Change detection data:
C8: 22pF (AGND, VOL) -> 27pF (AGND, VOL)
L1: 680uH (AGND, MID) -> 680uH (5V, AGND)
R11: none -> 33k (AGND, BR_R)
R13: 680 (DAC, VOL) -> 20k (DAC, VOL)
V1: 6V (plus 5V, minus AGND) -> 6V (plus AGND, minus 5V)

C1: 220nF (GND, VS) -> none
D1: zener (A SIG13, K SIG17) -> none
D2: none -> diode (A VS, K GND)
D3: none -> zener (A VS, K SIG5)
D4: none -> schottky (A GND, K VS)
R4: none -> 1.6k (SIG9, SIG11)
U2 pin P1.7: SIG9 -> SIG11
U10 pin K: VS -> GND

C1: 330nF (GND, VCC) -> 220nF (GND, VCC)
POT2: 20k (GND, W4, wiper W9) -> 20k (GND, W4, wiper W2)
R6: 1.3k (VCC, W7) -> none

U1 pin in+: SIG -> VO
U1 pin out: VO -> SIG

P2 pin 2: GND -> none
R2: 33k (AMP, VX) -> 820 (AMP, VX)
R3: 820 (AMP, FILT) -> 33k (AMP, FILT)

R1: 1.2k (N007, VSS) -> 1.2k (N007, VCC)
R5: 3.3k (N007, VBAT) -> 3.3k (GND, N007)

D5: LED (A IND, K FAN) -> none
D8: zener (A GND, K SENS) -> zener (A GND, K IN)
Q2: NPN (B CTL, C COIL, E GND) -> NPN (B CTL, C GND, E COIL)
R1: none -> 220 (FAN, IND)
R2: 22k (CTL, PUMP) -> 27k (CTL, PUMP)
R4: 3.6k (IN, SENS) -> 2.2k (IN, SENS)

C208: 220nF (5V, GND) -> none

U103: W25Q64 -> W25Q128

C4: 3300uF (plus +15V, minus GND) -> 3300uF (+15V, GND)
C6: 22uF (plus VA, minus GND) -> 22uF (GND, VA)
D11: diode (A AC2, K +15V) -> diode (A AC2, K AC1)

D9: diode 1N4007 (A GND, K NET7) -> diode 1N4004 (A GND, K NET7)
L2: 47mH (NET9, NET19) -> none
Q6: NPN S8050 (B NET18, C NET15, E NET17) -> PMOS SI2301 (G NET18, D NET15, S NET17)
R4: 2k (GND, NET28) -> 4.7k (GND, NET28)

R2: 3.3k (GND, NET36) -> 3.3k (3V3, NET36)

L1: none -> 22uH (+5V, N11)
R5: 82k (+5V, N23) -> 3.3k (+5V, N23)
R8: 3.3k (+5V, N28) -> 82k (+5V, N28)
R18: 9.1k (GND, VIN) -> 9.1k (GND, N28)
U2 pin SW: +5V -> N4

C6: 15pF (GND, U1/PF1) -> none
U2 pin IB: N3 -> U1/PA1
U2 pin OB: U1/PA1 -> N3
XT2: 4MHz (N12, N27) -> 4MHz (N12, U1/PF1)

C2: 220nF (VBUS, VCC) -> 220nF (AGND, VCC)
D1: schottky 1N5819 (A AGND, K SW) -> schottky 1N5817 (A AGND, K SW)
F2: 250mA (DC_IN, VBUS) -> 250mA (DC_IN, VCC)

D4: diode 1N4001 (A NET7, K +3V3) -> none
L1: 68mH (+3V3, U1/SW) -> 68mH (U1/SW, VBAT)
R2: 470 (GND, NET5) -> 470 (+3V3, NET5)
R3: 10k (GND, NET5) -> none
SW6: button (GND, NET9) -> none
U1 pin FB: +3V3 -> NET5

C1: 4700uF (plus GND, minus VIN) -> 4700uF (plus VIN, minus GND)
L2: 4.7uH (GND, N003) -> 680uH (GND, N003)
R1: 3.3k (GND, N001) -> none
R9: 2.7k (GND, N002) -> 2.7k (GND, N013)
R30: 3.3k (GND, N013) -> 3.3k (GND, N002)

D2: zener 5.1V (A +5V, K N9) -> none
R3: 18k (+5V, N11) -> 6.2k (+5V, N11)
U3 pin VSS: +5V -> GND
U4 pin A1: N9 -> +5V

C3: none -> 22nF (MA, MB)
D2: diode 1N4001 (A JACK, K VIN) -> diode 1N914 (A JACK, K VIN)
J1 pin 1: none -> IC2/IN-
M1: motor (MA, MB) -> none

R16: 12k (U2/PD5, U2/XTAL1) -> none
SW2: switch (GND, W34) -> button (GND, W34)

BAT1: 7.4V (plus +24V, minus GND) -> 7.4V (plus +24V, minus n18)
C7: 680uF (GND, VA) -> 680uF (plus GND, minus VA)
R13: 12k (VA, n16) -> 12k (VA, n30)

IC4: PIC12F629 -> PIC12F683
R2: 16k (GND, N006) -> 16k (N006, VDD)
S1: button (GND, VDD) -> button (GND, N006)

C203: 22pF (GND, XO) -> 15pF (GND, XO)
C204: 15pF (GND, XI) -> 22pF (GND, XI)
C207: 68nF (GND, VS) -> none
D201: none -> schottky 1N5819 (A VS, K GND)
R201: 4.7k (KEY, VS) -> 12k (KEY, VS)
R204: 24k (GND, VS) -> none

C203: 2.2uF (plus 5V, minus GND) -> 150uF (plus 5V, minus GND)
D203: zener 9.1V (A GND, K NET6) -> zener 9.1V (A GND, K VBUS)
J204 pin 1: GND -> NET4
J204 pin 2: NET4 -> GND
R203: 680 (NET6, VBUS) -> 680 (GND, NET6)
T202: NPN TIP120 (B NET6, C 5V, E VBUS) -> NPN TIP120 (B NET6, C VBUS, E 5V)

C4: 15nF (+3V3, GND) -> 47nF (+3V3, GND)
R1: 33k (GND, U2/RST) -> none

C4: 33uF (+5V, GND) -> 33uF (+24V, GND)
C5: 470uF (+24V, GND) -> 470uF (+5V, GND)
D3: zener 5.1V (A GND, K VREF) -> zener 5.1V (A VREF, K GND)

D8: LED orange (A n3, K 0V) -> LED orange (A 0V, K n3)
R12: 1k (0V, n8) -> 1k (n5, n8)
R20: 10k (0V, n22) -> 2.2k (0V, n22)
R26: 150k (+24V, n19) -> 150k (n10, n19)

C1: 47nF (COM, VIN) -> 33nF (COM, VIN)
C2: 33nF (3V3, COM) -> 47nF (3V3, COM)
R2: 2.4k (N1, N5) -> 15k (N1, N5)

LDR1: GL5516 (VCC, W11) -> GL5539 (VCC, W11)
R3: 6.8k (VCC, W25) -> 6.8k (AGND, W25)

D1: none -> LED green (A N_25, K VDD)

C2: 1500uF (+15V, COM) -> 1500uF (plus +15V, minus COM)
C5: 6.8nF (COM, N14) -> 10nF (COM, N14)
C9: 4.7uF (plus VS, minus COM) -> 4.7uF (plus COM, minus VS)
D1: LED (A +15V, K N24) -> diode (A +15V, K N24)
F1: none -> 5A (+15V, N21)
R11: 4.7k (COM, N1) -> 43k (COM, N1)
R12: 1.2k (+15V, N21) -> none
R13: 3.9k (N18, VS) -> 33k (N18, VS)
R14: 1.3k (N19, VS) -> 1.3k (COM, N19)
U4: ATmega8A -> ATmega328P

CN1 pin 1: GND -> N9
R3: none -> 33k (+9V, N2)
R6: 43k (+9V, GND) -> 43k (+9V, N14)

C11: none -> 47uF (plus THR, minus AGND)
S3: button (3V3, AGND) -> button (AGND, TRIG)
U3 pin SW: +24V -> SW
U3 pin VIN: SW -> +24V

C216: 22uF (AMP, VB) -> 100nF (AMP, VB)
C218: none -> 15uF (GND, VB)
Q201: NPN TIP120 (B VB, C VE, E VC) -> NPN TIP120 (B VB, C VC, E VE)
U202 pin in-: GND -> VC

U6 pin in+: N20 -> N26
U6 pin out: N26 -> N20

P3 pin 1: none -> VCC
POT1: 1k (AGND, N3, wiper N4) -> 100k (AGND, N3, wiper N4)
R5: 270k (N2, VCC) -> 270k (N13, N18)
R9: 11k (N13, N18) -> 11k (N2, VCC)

WORK TASK:
Output the line containing "P3 pin 1: none -> VCC" and each line after it through the close of the entries, unchanged and with no other lines.

TASK OUTPUT:
P3 pin 1: none -> VCC
POT1: 1k (AGND, N3, wiper N4) -> 100k (AGND, N3, wiper N4)
R5: 270k (N2, VCC) -> 270k (N13, N18)
R9: 11k (N13, N18) -> 11k (N2, VCC)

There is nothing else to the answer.